> _DATA_:
= = = =
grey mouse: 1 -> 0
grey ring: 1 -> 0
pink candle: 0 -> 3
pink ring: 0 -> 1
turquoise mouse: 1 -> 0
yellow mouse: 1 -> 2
= = = =
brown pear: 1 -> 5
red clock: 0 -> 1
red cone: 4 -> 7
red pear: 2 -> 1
= = = =
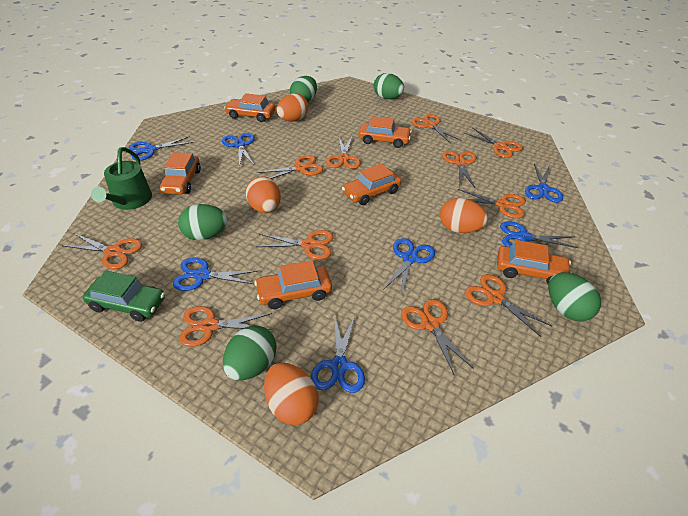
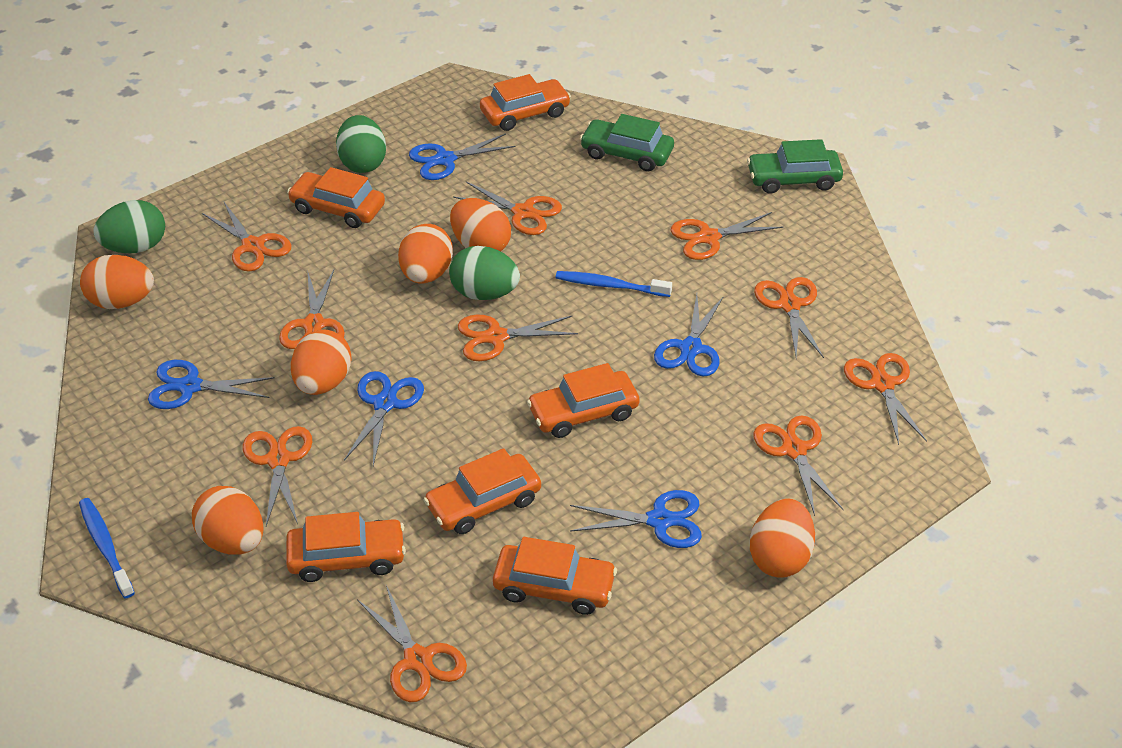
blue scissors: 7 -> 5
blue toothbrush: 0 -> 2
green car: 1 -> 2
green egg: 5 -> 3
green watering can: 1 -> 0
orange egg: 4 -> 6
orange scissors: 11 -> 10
= = = =
Filter the records for lines containing the word "scissors" and copy each one.

> _THE COMPLETED TASK_:
blue scissors: 7 -> 5
orange scissors: 11 -> 10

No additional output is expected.